Records for the task:
▼
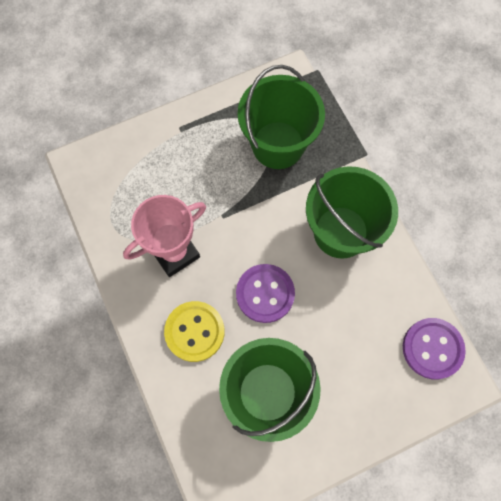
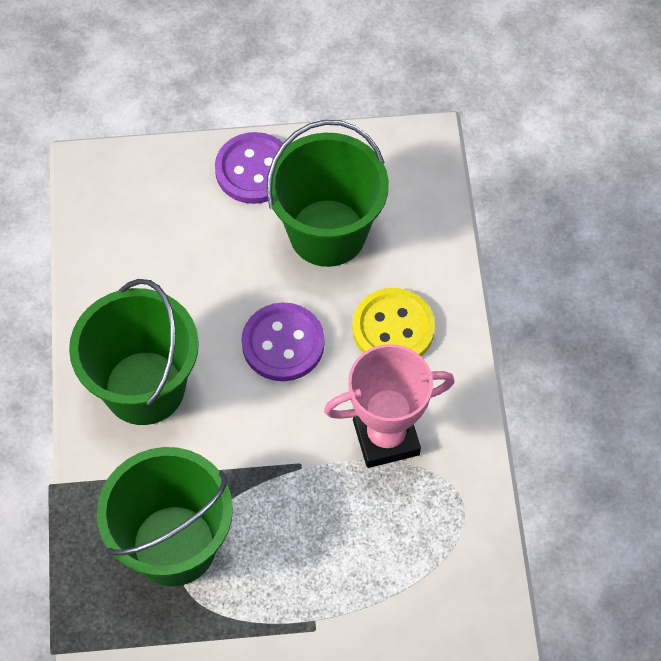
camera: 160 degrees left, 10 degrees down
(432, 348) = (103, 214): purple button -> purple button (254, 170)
▲
▼
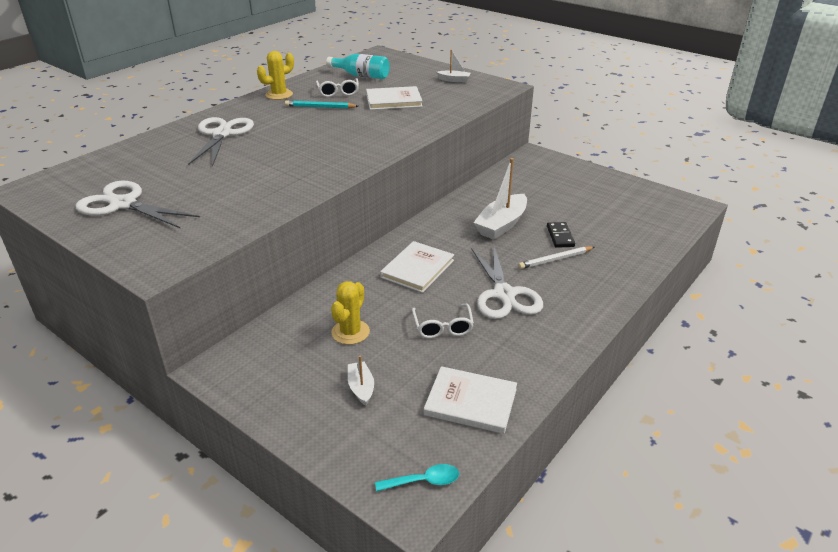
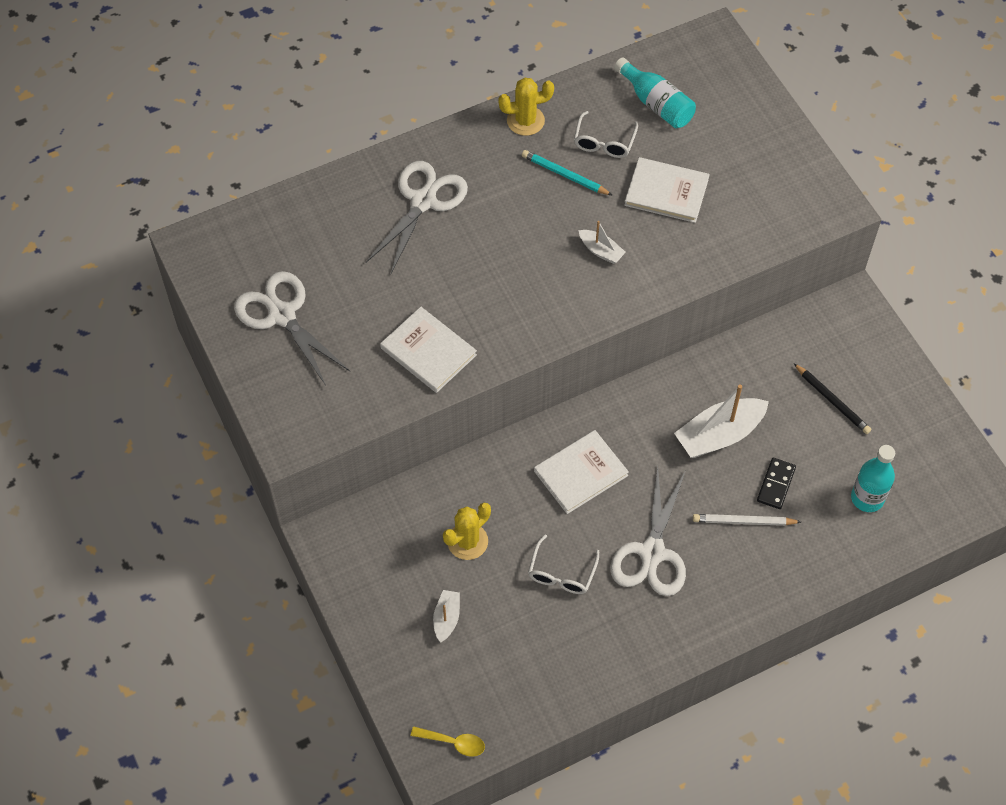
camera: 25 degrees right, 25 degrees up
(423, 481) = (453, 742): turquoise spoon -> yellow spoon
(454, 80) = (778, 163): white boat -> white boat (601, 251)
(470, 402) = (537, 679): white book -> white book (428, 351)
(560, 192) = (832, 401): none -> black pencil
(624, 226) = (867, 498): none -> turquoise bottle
▲
▼
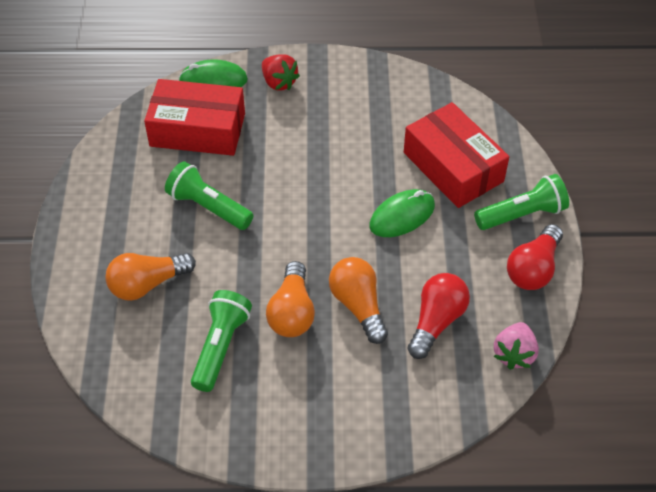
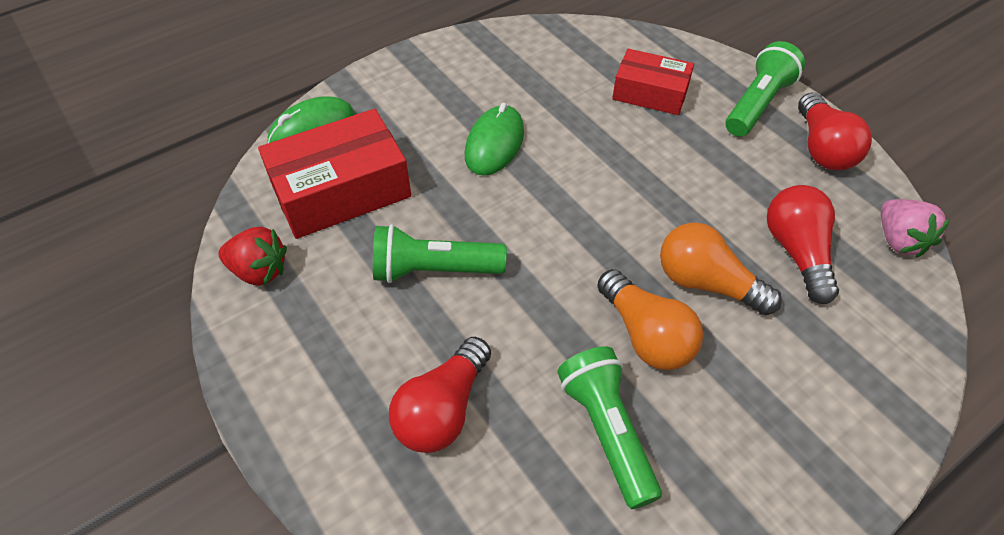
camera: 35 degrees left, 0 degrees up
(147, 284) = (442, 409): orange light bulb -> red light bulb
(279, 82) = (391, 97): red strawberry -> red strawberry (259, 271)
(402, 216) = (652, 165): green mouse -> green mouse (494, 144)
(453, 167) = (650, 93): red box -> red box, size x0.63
▲
What you should do: Out of the entries above, write out only the lines between the line holding "(279, 82) = (391, 97): red" and the line holding "(453, 167) = (650, 93): red", inclusive, each exactly as given.

Response area:
(279, 82) = (391, 97): red strawberry -> red strawberry (259, 271)
(402, 216) = (652, 165): green mouse -> green mouse (494, 144)
(453, 167) = (650, 93): red box -> red box, size x0.63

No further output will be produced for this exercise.